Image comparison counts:
#####

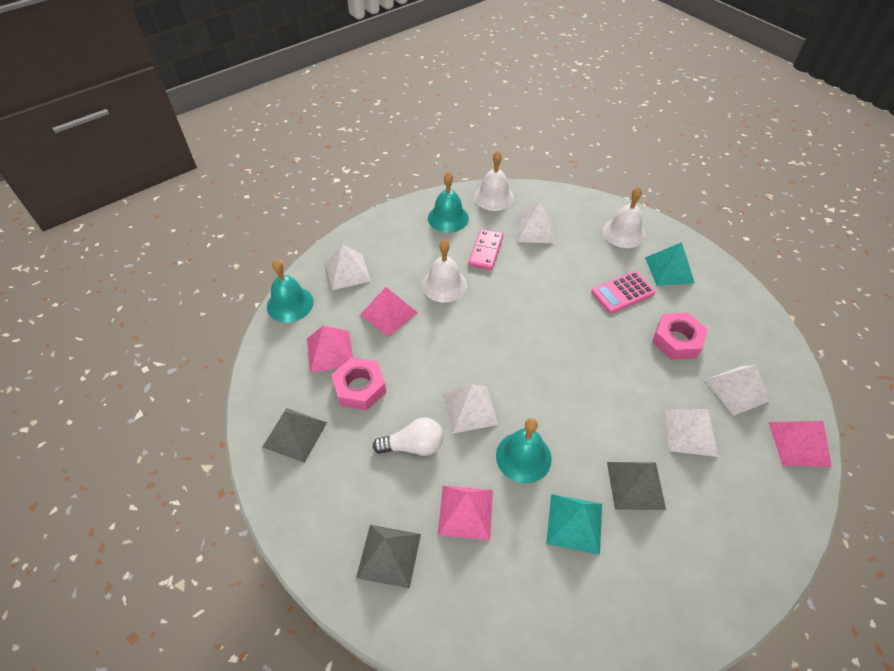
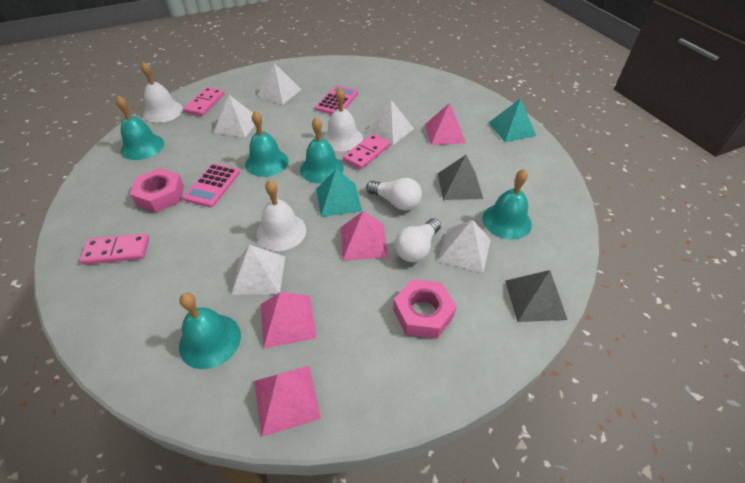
grey pyramid: 3 -> 2
pink calculator: 1 -> 2
pink domino: 1 -> 3
turquoise bell: 3 -> 5
white light bulb: 1 -> 2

#####

• [EXERCISE REQUIREMENTS]
Repeat the records above word for word, keeping no pictures in the copy.

• [ANSWER BELOW]
grey pyramid: 3 -> 2
pink calculator: 1 -> 2
pink domino: 1 -> 3
turquoise bell: 3 -> 5
white light bulb: 1 -> 2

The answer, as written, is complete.